=== Exercise description ===
The response should contain every entry, reproduced exactly.

Start of Records to use

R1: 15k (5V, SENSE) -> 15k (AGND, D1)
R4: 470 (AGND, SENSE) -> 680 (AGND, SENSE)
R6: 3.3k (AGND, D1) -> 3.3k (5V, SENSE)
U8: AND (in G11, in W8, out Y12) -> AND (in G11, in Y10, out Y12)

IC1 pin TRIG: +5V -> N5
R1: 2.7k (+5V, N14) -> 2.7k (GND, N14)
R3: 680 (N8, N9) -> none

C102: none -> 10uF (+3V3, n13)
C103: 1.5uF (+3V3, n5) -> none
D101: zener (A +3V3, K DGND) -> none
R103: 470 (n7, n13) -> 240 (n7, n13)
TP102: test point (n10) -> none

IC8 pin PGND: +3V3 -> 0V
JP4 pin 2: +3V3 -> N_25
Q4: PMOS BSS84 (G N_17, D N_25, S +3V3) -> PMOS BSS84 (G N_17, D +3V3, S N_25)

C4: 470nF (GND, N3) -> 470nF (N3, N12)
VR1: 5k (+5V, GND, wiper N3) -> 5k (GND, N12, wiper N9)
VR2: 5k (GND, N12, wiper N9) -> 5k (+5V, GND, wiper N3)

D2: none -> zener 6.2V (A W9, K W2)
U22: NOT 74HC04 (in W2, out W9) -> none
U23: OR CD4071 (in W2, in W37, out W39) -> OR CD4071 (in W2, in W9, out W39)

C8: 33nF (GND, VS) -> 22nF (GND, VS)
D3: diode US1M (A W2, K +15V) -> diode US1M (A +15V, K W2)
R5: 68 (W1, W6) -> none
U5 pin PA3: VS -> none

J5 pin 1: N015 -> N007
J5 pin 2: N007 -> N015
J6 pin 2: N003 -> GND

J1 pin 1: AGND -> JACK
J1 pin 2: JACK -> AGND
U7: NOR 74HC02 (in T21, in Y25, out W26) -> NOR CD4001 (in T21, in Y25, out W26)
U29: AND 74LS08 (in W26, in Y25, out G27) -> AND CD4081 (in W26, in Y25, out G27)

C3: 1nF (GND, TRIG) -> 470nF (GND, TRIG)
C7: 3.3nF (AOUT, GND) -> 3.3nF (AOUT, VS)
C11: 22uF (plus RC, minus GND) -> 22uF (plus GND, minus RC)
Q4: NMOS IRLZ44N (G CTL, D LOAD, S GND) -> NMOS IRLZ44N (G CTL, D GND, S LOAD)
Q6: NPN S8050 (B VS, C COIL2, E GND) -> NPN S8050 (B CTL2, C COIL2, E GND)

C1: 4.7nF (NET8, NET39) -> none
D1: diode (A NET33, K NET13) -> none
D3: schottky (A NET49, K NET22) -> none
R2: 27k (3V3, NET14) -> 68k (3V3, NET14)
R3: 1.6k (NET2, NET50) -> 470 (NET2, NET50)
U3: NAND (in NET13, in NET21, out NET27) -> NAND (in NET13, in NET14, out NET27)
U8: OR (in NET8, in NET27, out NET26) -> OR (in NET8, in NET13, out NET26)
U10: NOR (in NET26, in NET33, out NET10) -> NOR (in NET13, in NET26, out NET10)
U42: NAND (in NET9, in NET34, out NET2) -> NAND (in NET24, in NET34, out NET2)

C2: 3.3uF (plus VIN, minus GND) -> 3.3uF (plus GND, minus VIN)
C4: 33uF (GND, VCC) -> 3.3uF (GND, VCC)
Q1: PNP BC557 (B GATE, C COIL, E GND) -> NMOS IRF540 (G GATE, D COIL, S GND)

End of Records to use

=== Result ===
R1: 15k (5V, SENSE) -> 15k (AGND, D1)
R4: 470 (AGND, SENSE) -> 680 (AGND, SENSE)
R6: 3.3k (AGND, D1) -> 3.3k (5V, SENSE)
U8: AND (in G11, in W8, out Y12) -> AND (in G11, in Y10, out Y12)

IC1 pin TRIG: +5V -> N5
R1: 2.7k (+5V, N14) -> 2.7k (GND, N14)
R3: 680 (N8, N9) -> none

C102: none -> 10uF (+3V3, n13)
C103: 1.5uF (+3V3, n5) -> none
D101: zener (A +3V3, K DGND) -> none
R103: 470 (n7, n13) -> 240 (n7, n13)
TP102: test point (n10) -> none

IC8 pin PGND: +3V3 -> 0V
JP4 pin 2: +3V3 -> N_25
Q4: PMOS BSS84 (G N_17, D N_25, S +3V3) -> PMOS BSS84 (G N_17, D +3V3, S N_25)

C4: 470nF (GND, N3) -> 470nF (N3, N12)
VR1: 5k (+5V, GND, wiper N3) -> 5k (GND, N12, wiper N9)
VR2: 5k (GND, N12, wiper N9) -> 5k (+5V, GND, wiper N3)

D2: none -> zener 6.2V (A W9, K W2)
U22: NOT 74HC04 (in W2, out W9) -> none
U23: OR CD4071 (in W2, in W37, out W39) -> OR CD4071 (in W2, in W9, out W39)

C8: 33nF (GND, VS) -> 22nF (GND, VS)
D3: diode US1M (A W2, K +15V) -> diode US1M (A +15V, K W2)
R5: 68 (W1, W6) -> none
U5 pin PA3: VS -> none

J5 pin 1: N015 -> N007
J5 pin 2: N007 -> N015
J6 pin 2: N003 -> GND

J1 pin 1: AGND -> JACK
J1 pin 2: JACK -> AGND
U7: NOR 74HC02 (in T21, in Y25, out W26) -> NOR CD4001 (in T21, in Y25, out W26)
U29: AND 74LS08 (in W26, in Y25, out G27) -> AND CD4081 (in W26, in Y25, out G27)

C3: 1nF (GND, TRIG) -> 470nF (GND, TRIG)
C7: 3.3nF (AOUT, GND) -> 3.3nF (AOUT, VS)
C11: 22uF (plus RC, minus GND) -> 22uF (plus GND, minus RC)
Q4: NMOS IRLZ44N (G CTL, D LOAD, S GND) -> NMOS IRLZ44N (G CTL, D GND, S LOAD)
Q6: NPN S8050 (B VS, C COIL2, E GND) -> NPN S8050 (B CTL2, C COIL2, E GND)

C1: 4.7nF (NET8, NET39) -> none
D1: diode (A NET33, K NET13) -> none
D3: schottky (A NET49, K NET22) -> none
R2: 27k (3V3, NET14) -> 68k (3V3, NET14)
R3: 1.6k (NET2, NET50) -> 470 (NET2, NET50)
U3: NAND (in NET13, in NET21, out NET27) -> NAND (in NET13, in NET14, out NET27)
U8: OR (in NET8, in NET27, out NET26) -> OR (in NET8, in NET13, out NET26)
U10: NOR (in NET26, in NET33, out NET10) -> NOR (in NET13, in NET26, out NET10)
U42: NAND (in NET9, in NET34, out NET2) -> NAND (in NET24, in NET34, out NET2)

C2: 3.3uF (plus VIN, minus GND) -> 3.3uF (plus GND, minus VIN)
C4: 33uF (GND, VCC) -> 3.3uF (GND, VCC)
Q1: PNP BC557 (B GATE, C COIL, E GND) -> NMOS IRF540 (G GATE, D COIL, S GND)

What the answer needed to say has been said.